(Stored records)
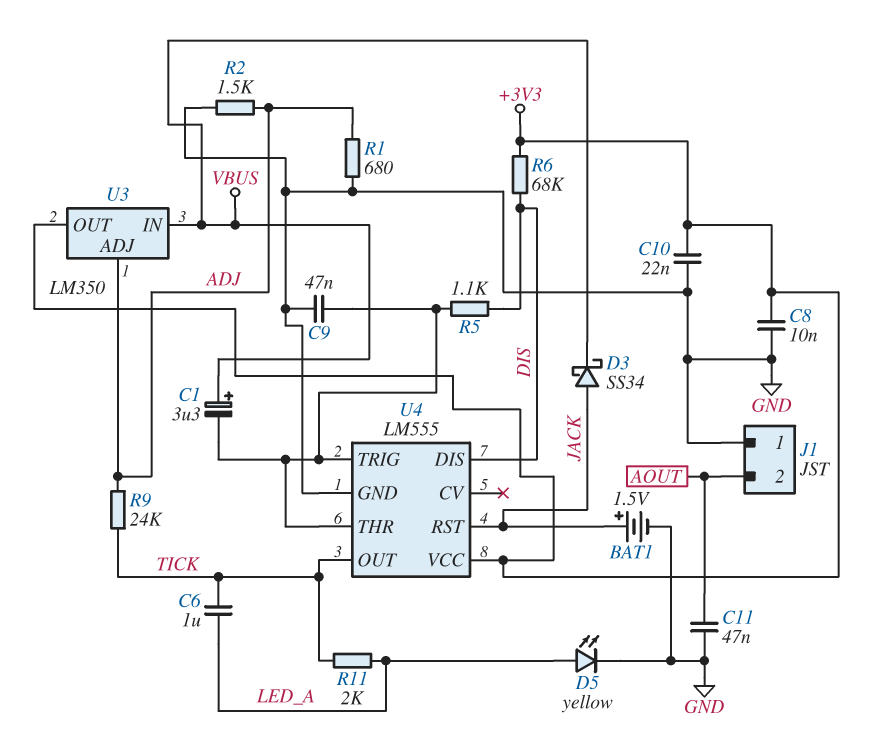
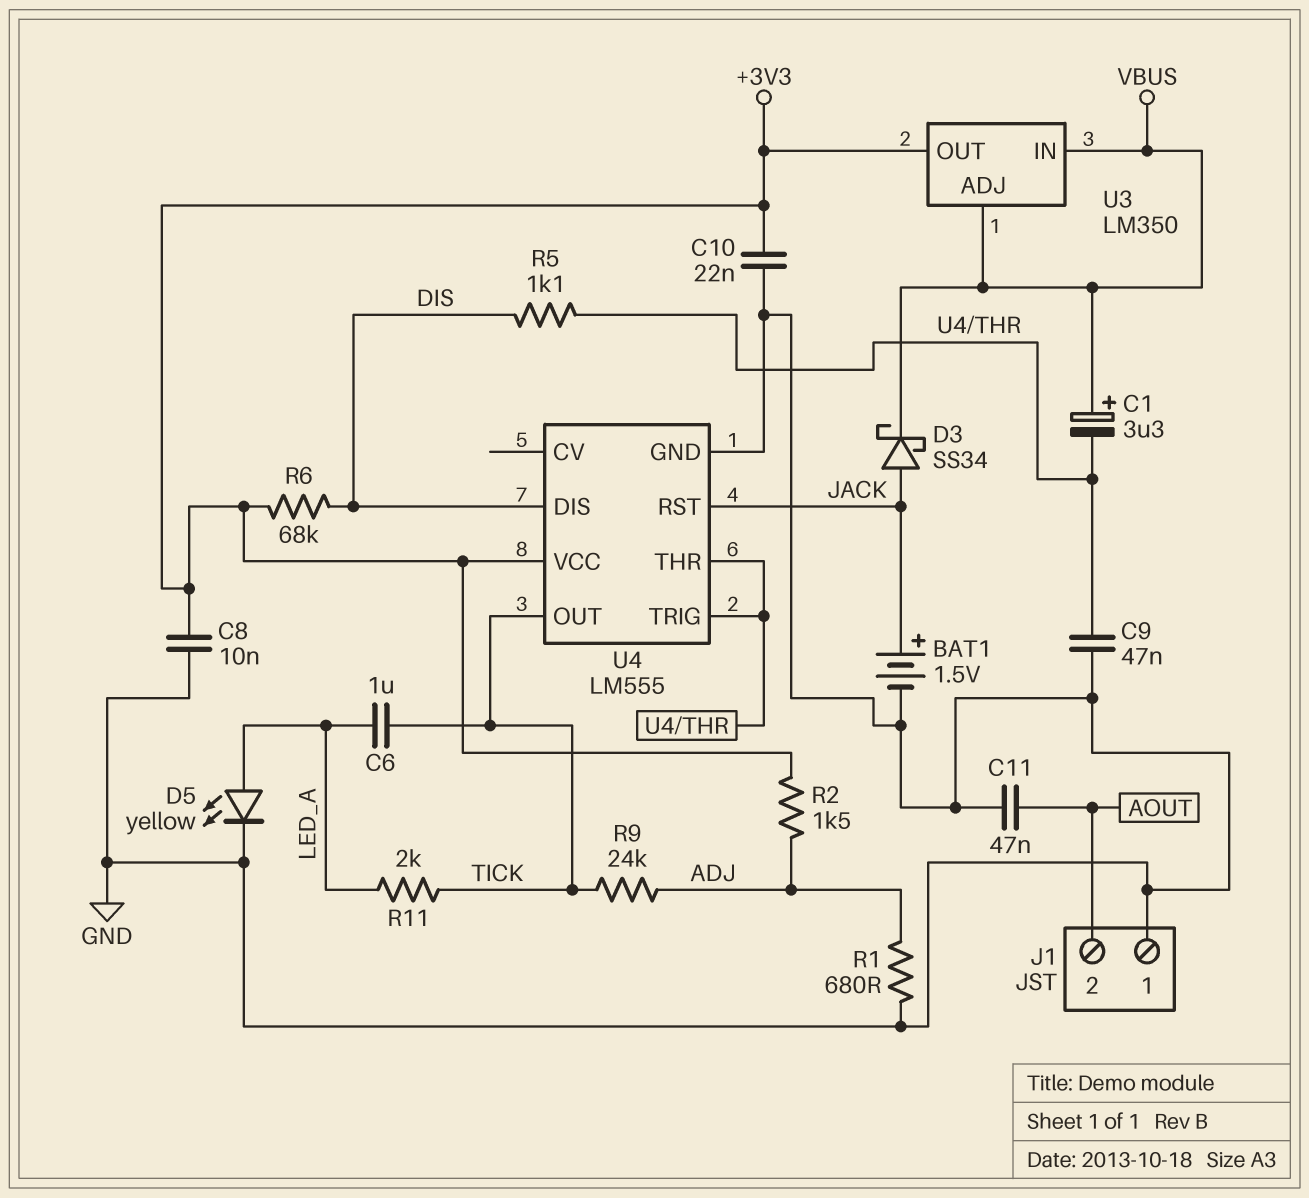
R2: 1.5k (ADJ, GND) -> 1.5k (+3V3, ADJ)
U3 pin ADJ: ADJ -> VBUS

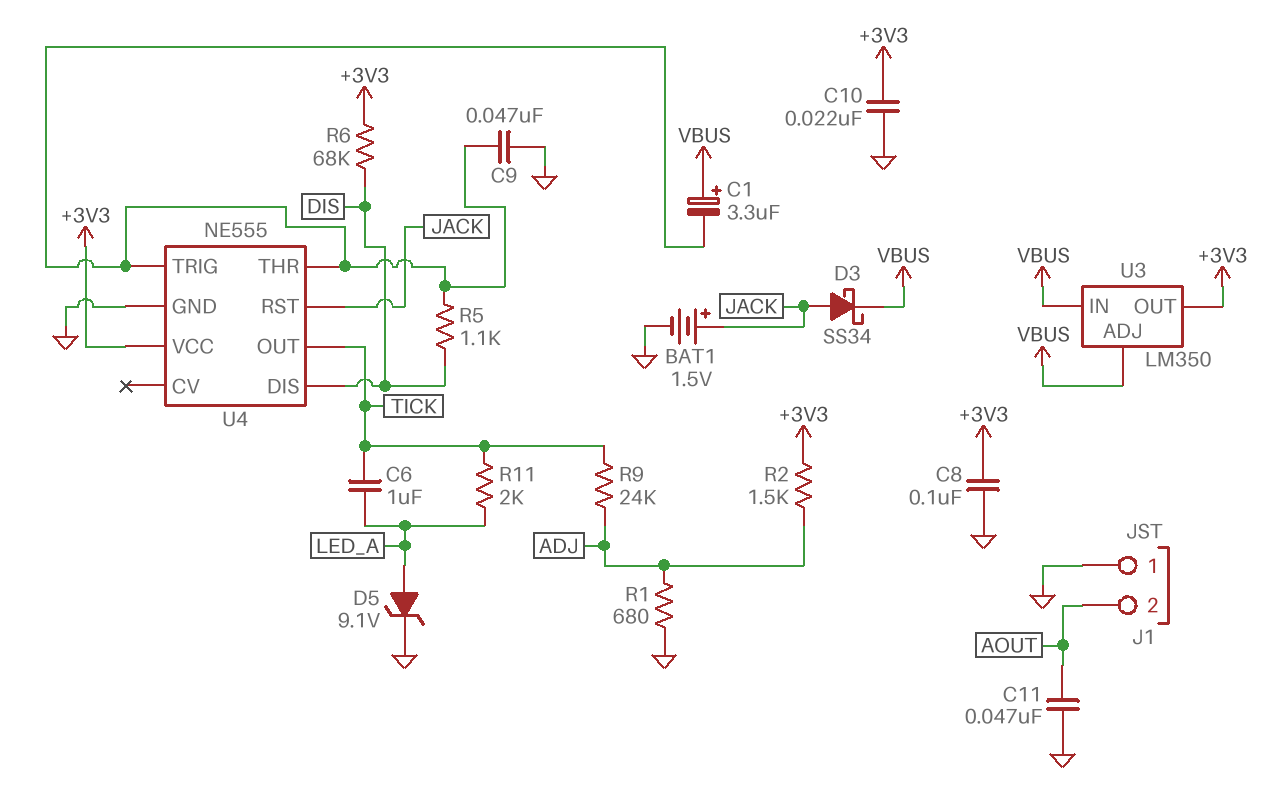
C8: 10nF (+3V3, GND) -> 100nF (+3V3, GND)
D5: LED yellow (A LED_A, K GND) -> zener 9.1V (A LED_A, K GND)
U4: LM555 -> NE555

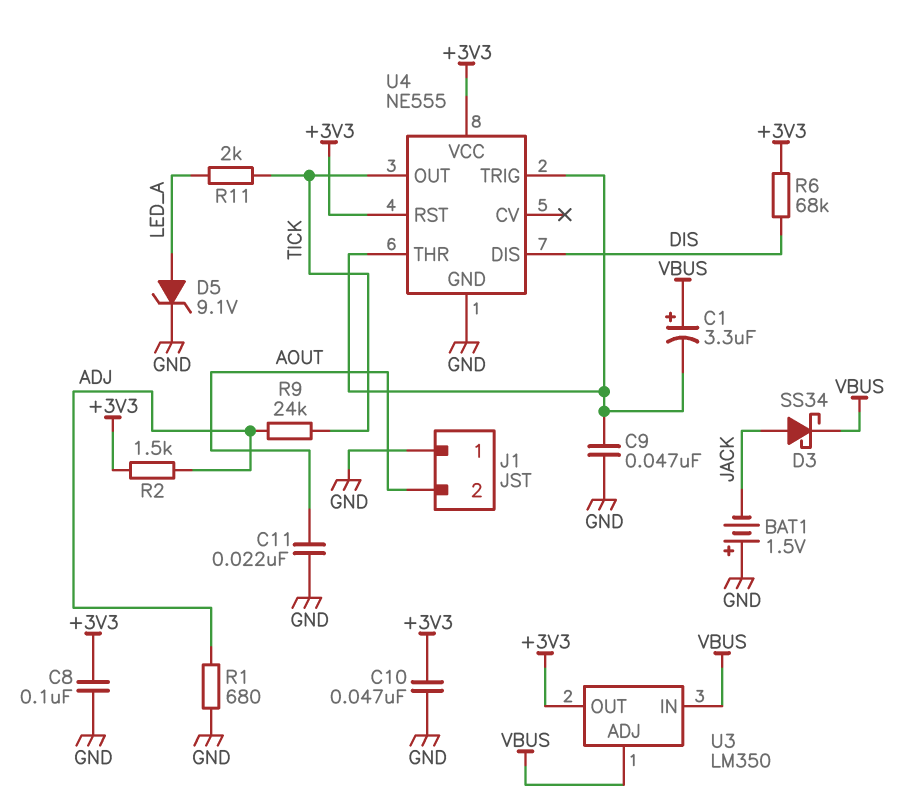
BAT1: 1.5V (plus JACK, minus GND) -> 1.5V (plus GND, minus JACK)
C6: 1uF (LED_A, TICK) -> none
C10: 22nF (+3V3, GND) -> 47nF (+3V3, GND)
C11: 47nF (AOUT, GND) -> 22nF (AOUT, GND)
R5: 1.1k (DIS, U4/THR) -> none
U4 pin RST: JACK -> +3V3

TASK TO COMPLETE: All lines above containing the string "none": copy each one.

COMPLETED TASK:
C6: 1uF (LED_A, TICK) -> none
R5: 1.1k (DIS, U4/THR) -> none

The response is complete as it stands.